• _WHAT IS BEING ASKED_:
Only a number is wanted here: how many lines in the records below contain the string "Tasse".

##############################

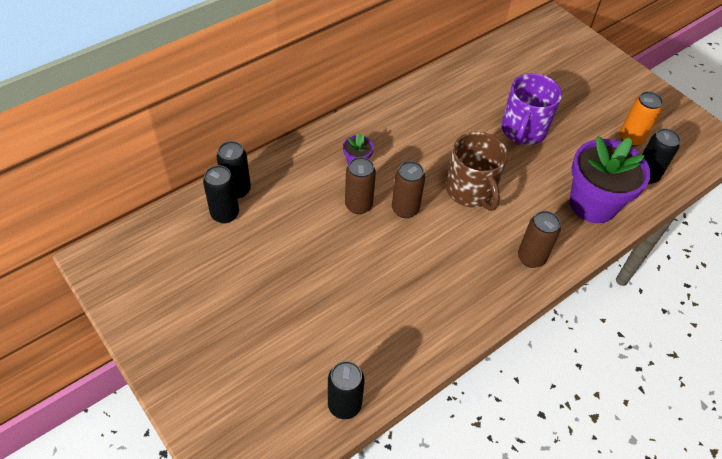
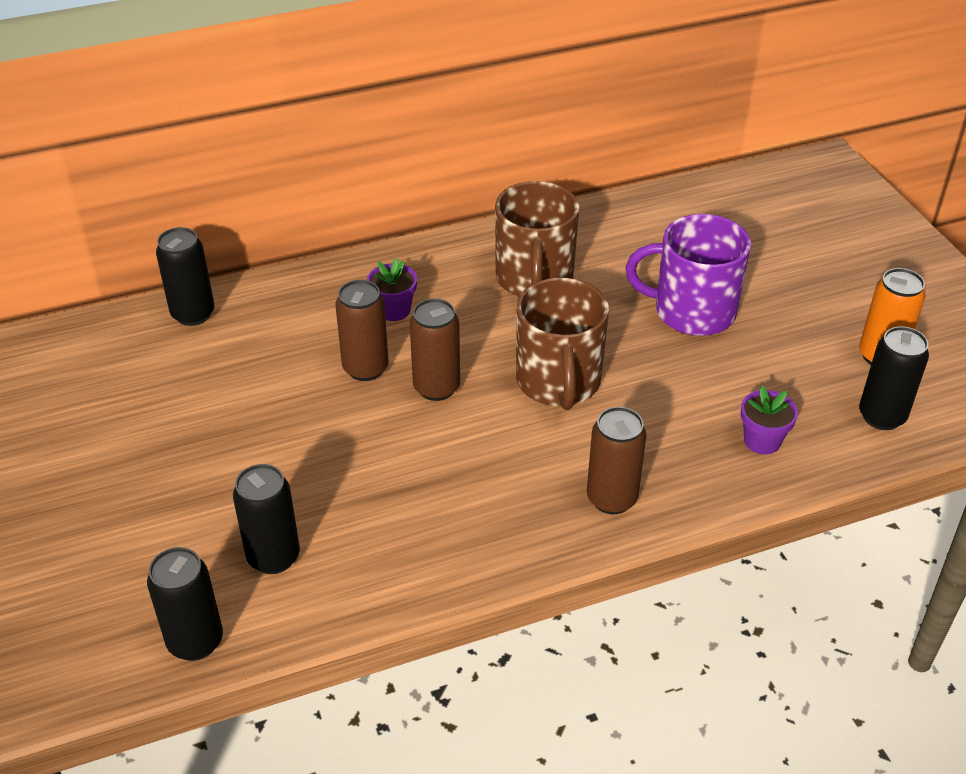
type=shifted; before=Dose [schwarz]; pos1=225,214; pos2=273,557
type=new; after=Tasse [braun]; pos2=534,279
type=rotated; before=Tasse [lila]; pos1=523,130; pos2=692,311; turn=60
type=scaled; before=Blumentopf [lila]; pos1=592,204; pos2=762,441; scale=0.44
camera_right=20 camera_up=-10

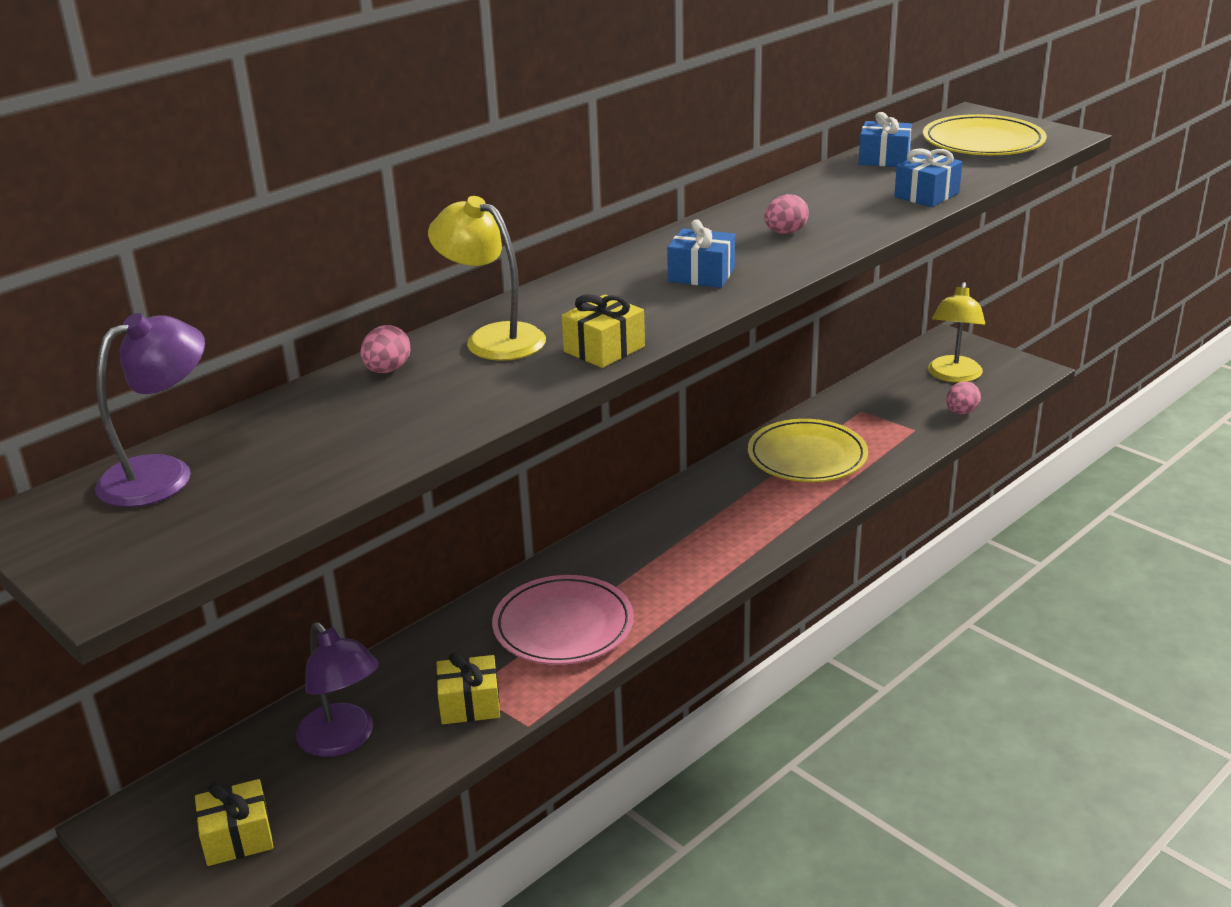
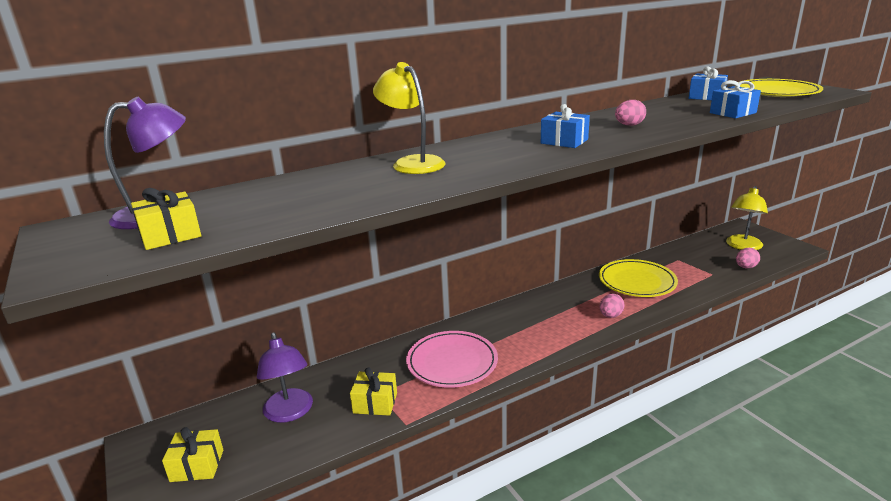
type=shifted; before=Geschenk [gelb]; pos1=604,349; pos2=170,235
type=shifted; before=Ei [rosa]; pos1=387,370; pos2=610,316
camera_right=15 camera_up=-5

##############################

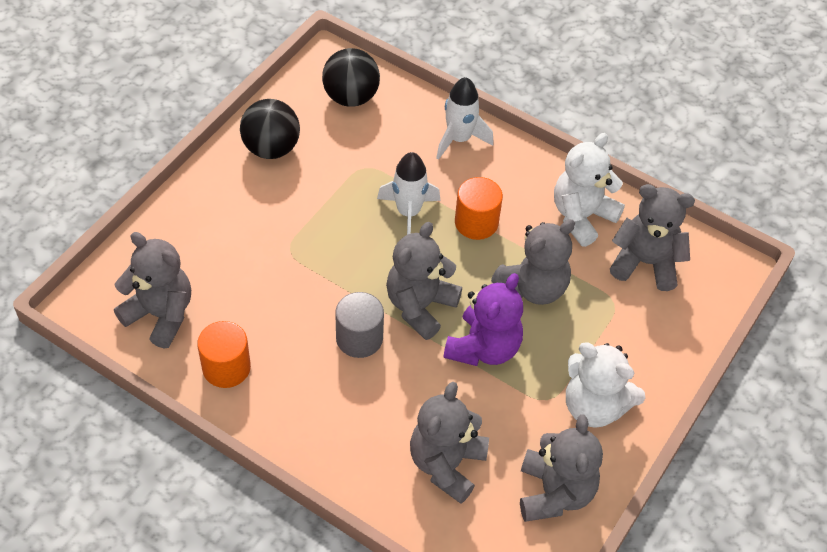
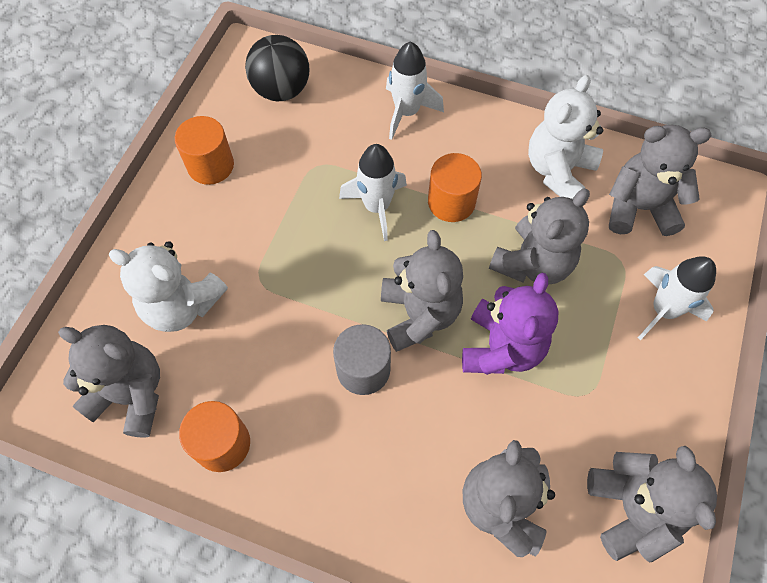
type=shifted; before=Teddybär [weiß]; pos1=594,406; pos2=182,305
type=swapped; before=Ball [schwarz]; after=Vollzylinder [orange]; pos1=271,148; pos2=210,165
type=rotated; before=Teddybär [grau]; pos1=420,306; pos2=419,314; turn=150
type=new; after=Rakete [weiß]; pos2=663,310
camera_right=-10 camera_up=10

##############################

• _COMPLETED EXERCISE_:
2